[Available data — start]
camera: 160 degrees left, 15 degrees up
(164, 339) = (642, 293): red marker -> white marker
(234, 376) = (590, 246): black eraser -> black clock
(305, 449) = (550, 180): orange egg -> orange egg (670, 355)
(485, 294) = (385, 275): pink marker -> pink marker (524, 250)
[Available data — finish]
[Available data — start]
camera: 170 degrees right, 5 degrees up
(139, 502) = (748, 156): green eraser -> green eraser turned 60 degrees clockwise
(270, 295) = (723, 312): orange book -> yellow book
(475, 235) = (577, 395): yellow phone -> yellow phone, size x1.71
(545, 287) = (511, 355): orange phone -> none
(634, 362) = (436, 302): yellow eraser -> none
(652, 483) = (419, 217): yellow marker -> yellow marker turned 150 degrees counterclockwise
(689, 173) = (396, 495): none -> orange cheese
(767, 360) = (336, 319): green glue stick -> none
[Available data — finish]
Where in the listing does the string "yellow" appear? Copy every line that has it.

(270, 295) = (723, 312): orange book -> yellow book
(475, 235) = (577, 395): yellow phone -> yellow phone, size x1.71
(634, 362) = (436, 302): yellow eraser -> none
(652, 483) = (419, 217): yellow marker -> yellow marker turned 150 degrees counterclockwise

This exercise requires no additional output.